** Opening Working data block **

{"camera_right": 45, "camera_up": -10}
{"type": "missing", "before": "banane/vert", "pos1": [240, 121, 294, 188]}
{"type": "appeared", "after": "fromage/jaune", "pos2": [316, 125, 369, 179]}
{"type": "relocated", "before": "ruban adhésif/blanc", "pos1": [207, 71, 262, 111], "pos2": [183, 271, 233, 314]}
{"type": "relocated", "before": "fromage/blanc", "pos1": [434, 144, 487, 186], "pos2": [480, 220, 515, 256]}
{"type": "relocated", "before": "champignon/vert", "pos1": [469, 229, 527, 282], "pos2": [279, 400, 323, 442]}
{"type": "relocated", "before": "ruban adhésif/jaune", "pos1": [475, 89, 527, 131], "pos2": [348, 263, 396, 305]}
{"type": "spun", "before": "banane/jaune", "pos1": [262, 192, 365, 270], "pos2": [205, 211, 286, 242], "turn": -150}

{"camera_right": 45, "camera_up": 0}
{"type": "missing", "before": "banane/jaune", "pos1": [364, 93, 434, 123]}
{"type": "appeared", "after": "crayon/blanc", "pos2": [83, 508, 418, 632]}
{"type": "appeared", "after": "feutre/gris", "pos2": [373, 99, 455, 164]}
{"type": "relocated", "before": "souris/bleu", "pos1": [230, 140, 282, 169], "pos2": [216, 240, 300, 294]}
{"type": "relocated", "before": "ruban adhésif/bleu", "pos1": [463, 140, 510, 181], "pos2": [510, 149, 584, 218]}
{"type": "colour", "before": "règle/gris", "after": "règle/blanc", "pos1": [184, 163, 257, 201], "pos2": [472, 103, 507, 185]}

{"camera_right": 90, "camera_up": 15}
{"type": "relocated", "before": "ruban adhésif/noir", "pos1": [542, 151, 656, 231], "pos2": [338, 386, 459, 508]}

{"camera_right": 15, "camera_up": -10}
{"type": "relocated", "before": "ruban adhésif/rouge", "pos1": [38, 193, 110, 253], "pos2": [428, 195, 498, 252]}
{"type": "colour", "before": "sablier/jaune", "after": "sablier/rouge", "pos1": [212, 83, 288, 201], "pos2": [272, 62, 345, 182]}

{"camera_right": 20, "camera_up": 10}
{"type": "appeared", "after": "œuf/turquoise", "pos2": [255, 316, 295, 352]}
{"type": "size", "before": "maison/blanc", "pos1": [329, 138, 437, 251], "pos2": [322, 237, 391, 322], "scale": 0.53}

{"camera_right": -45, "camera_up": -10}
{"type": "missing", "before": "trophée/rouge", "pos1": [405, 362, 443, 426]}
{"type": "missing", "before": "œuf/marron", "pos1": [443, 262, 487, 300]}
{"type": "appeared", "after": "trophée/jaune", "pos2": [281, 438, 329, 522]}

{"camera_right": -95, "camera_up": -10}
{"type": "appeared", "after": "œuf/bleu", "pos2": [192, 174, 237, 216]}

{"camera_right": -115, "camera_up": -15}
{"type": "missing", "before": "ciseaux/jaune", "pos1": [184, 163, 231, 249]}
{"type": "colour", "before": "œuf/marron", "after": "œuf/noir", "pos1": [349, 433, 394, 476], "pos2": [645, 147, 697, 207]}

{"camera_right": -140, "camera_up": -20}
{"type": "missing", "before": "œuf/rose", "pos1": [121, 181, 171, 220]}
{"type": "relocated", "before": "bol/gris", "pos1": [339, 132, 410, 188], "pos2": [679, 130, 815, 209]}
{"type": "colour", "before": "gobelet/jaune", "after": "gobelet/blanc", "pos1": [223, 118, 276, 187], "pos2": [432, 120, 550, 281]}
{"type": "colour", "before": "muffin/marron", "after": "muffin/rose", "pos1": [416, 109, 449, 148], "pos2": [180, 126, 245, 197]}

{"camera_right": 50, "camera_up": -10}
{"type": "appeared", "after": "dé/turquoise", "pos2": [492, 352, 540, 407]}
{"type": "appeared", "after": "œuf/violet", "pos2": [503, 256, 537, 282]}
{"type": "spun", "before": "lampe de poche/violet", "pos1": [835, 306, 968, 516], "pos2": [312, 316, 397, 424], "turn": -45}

** Closing Working data block **

Once you have read the data, copy all of it out exactly.

• Result of this task:
{"camera_right": 45, "camera_up": -10}
{"type": "missing", "before": "banane/vert", "pos1": [240, 121, 294, 188]}
{"type": "appeared", "after": "fromage/jaune", "pos2": [316, 125, 369, 179]}
{"type": "relocated", "before": "ruban adhésif/blanc", "pos1": [207, 71, 262, 111], "pos2": [183, 271, 233, 314]}
{"type": "relocated", "before": "fromage/blanc", "pos1": [434, 144, 487, 186], "pos2": [480, 220, 515, 256]}
{"type": "relocated", "before": "champignon/vert", "pos1": [469, 229, 527, 282], "pos2": [279, 400, 323, 442]}
{"type": "relocated", "before": "ruban adhésif/jaune", "pos1": [475, 89, 527, 131], "pos2": [348, 263, 396, 305]}
{"type": "spun", "before": "banane/jaune", "pos1": [262, 192, 365, 270], "pos2": [205, 211, 286, 242], "turn": -150}

{"camera_right": 45, "camera_up": 0}
{"type": "missing", "before": "banane/jaune", "pos1": [364, 93, 434, 123]}
{"type": "appeared", "after": "crayon/blanc", "pos2": [83, 508, 418, 632]}
{"type": "appeared", "after": "feutre/gris", "pos2": [373, 99, 455, 164]}
{"type": "relocated", "before": "souris/bleu", "pos1": [230, 140, 282, 169], "pos2": [216, 240, 300, 294]}
{"type": "relocated", "before": "ruban adhésif/bleu", "pos1": [463, 140, 510, 181], "pos2": [510, 149, 584, 218]}
{"type": "colour", "before": "règle/gris", "after": "règle/blanc", "pos1": [184, 163, 257, 201], "pos2": [472, 103, 507, 185]}

{"camera_right": 90, "camera_up": 15}
{"type": "relocated", "before": "ruban adhésif/noir", "pos1": [542, 151, 656, 231], "pos2": [338, 386, 459, 508]}

{"camera_right": 15, "camera_up": -10}
{"type": "relocated", "before": "ruban adhésif/rouge", "pos1": [38, 193, 110, 253], "pos2": [428, 195, 498, 252]}
{"type": "colour", "before": "sablier/jaune", "after": "sablier/rouge", "pos1": [212, 83, 288, 201], "pos2": [272, 62, 345, 182]}

{"camera_right": 20, "camera_up": 10}
{"type": "appeared", "after": "œuf/turquoise", "pos2": [255, 316, 295, 352]}
{"type": "size", "before": "maison/blanc", "pos1": [329, 138, 437, 251], "pos2": [322, 237, 391, 322], "scale": 0.53}

{"camera_right": -45, "camera_up": -10}
{"type": "missing", "before": "trophée/rouge", "pos1": [405, 362, 443, 426]}
{"type": "missing", "before": "œuf/marron", "pos1": [443, 262, 487, 300]}
{"type": "appeared", "after": "trophée/jaune", "pos2": [281, 438, 329, 522]}

{"camera_right": -95, "camera_up": -10}
{"type": "appeared", "after": "œuf/bleu", "pos2": [192, 174, 237, 216]}

{"camera_right": -115, "camera_up": -15}
{"type": "missing", "before": "ciseaux/jaune", "pos1": [184, 163, 231, 249]}
{"type": "colour", "before": "œuf/marron", "after": "œuf/noir", "pos1": [349, 433, 394, 476], "pos2": [645, 147, 697, 207]}

{"camera_right": -140, "camera_up": -20}
{"type": "missing", "before": "œuf/rose", "pos1": [121, 181, 171, 220]}
{"type": "relocated", "before": "bol/gris", "pos1": [339, 132, 410, 188], "pos2": [679, 130, 815, 209]}
{"type": "colour", "before": "gobelet/jaune", "after": "gobelet/blanc", "pos1": [223, 118, 276, 187], "pos2": [432, 120, 550, 281]}
{"type": "colour", "before": "muffin/marron", "after": "muffin/rose", "pos1": [416, 109, 449, 148], "pos2": [180, 126, 245, 197]}

{"camera_right": 50, "camera_up": -10}
{"type": "appeared", "after": "dé/turquoise", "pos2": [492, 352, 540, 407]}
{"type": "appeared", "after": "œuf/violet", "pos2": [503, 256, 537, 282]}
{"type": "spun", "before": "lampe de poche/violet", "pos1": [835, 306, 968, 516], "pos2": [312, 316, 397, 424], "turn": -45}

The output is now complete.